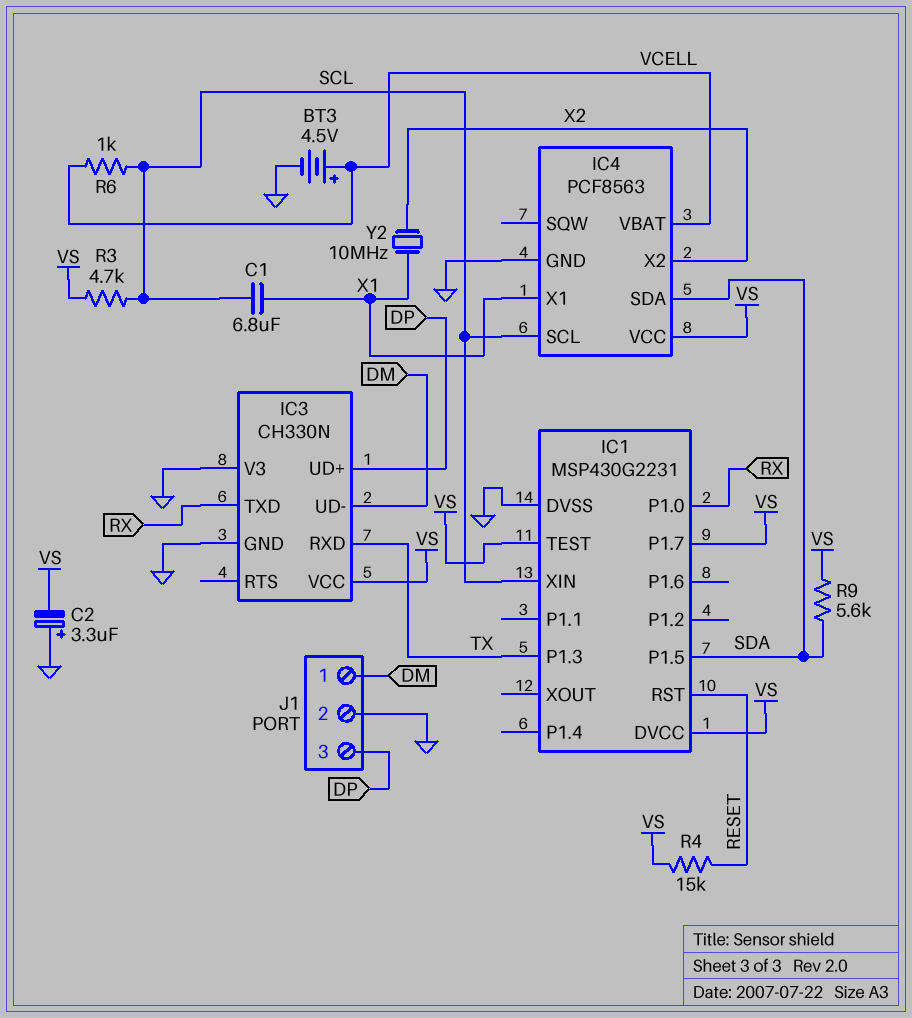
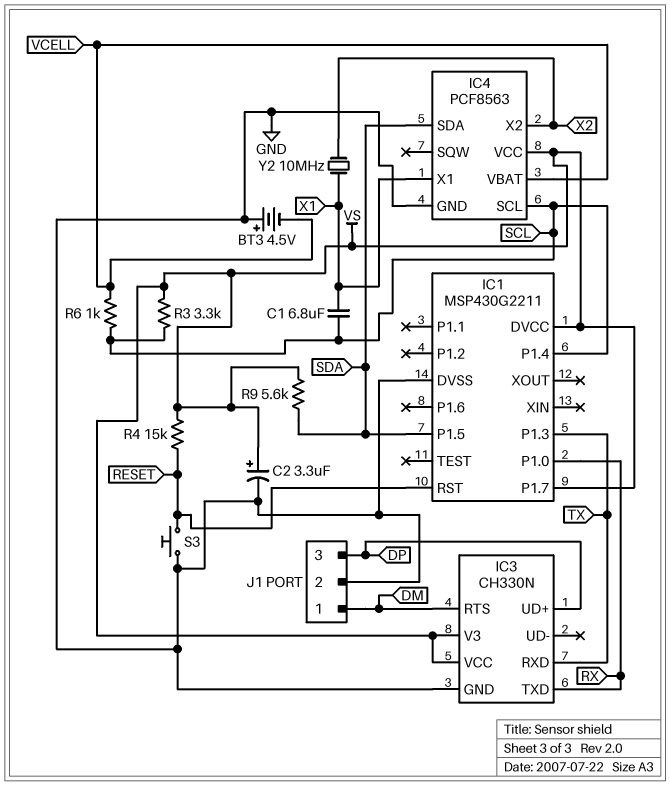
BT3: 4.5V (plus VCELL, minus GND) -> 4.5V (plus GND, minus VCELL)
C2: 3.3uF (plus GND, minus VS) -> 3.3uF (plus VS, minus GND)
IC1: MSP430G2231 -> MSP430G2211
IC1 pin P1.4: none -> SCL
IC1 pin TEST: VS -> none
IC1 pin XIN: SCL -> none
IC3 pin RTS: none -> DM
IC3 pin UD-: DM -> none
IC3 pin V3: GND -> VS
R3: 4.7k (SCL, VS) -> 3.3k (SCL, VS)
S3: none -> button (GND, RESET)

Work instructions >>
Go through the data above line by line, count those that contain the string "minus", and reply with the count only.

Finished task >>
2